[Saved data entries]
....
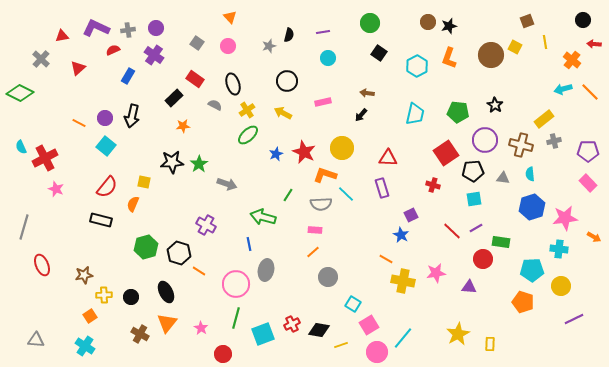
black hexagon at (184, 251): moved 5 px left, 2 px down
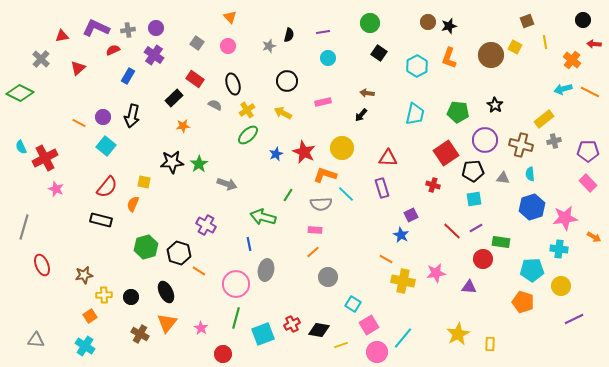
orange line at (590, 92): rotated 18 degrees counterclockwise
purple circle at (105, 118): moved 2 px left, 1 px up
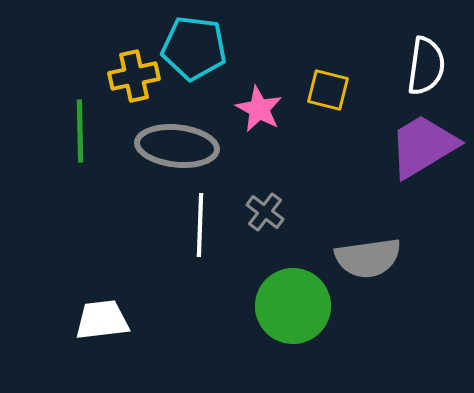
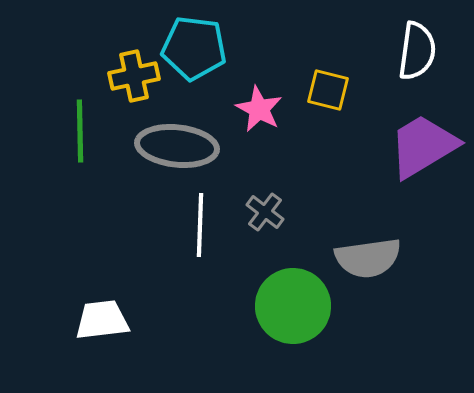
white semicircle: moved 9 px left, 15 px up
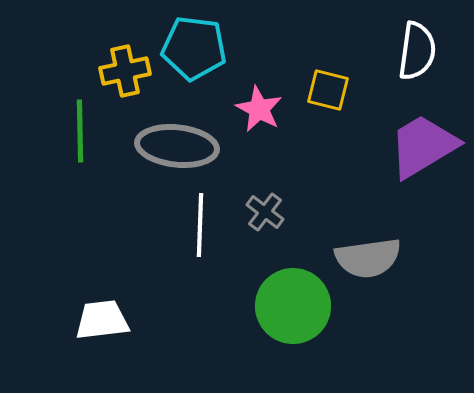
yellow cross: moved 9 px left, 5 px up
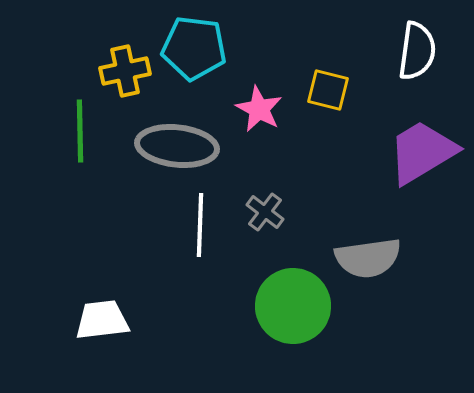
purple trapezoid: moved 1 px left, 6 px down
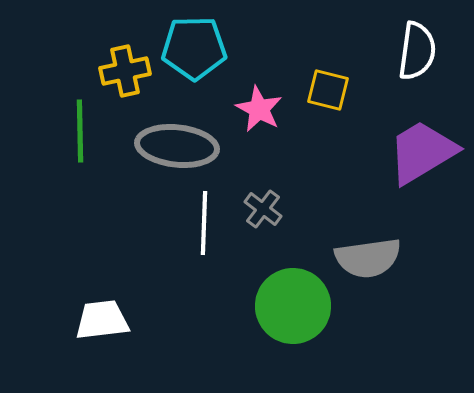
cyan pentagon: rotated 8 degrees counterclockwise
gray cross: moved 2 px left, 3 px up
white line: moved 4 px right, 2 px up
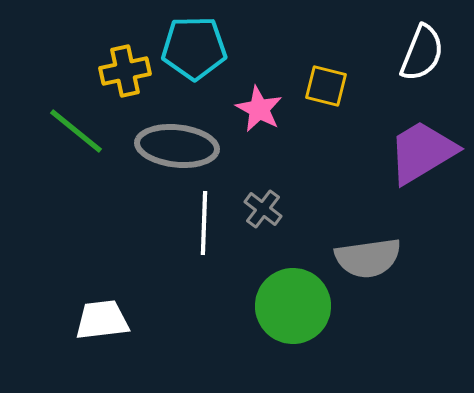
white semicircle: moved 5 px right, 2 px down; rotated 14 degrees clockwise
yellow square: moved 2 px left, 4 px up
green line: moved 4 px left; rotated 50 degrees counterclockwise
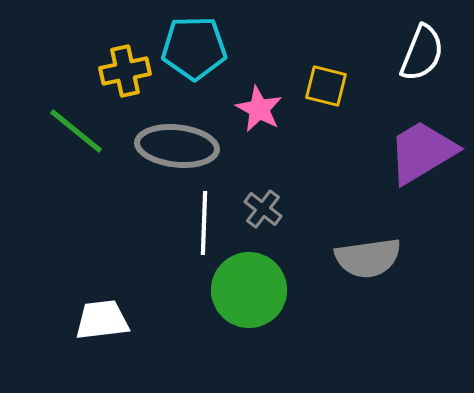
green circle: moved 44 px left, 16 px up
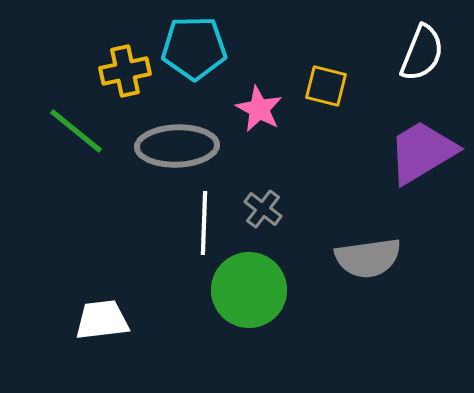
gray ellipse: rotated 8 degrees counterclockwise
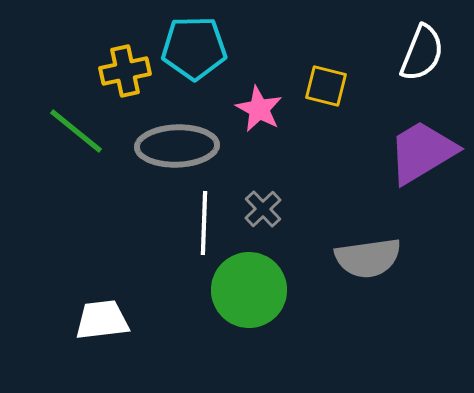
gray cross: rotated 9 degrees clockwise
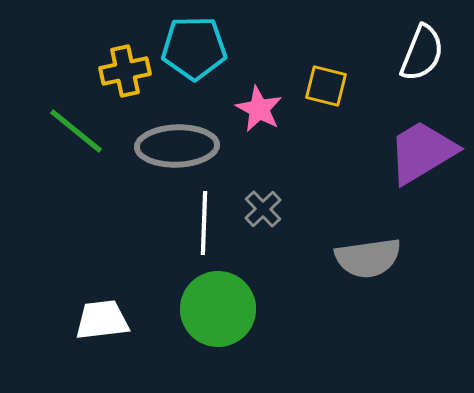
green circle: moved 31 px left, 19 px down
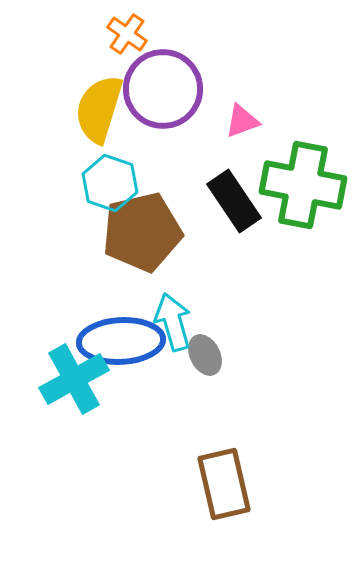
....
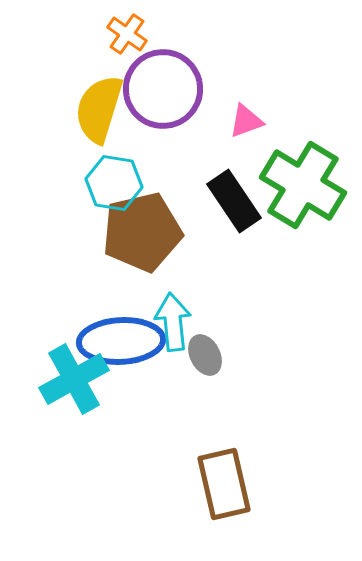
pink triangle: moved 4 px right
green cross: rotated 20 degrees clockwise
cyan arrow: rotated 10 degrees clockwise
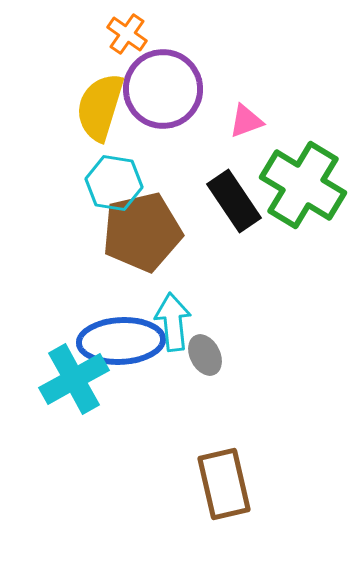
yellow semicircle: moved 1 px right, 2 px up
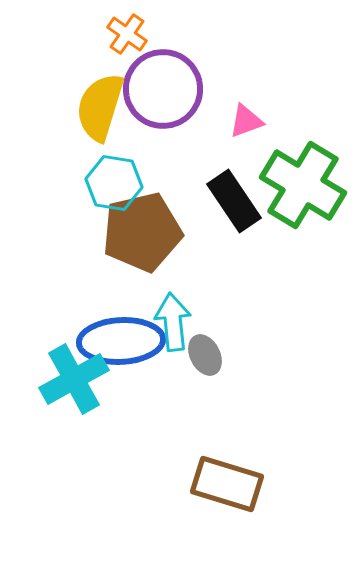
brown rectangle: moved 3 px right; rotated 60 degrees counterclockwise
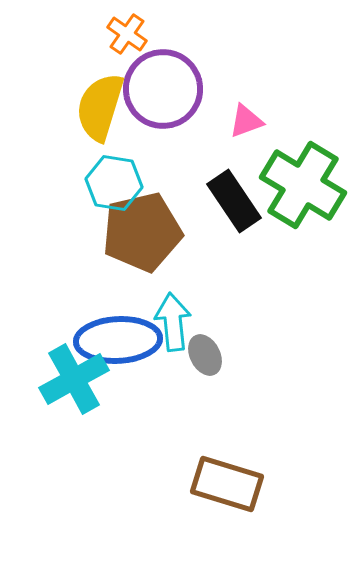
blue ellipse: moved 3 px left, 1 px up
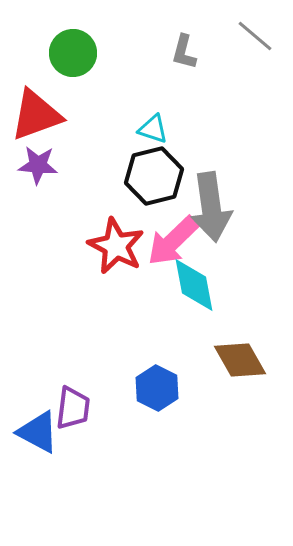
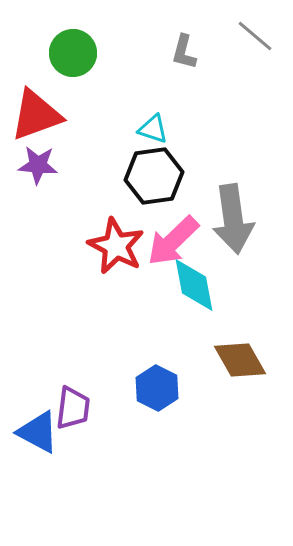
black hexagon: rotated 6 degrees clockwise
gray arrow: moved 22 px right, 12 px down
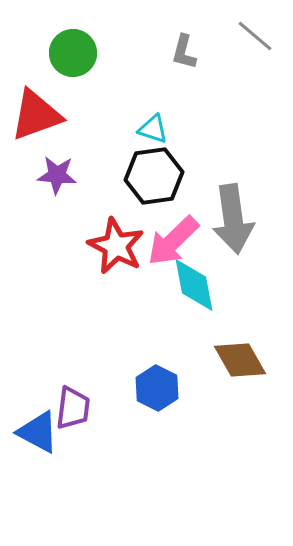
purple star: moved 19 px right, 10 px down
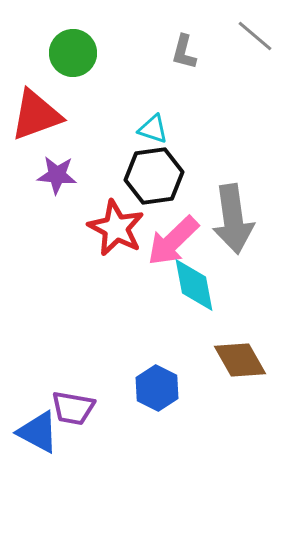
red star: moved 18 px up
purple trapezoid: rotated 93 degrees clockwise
....
Problem description =>
Could you copy out the lines of the data above word for word, everything from the line containing "red star: moved 18 px up" down to the line containing "purple trapezoid: rotated"?

The result =>
red star: moved 18 px up
purple trapezoid: rotated 93 degrees clockwise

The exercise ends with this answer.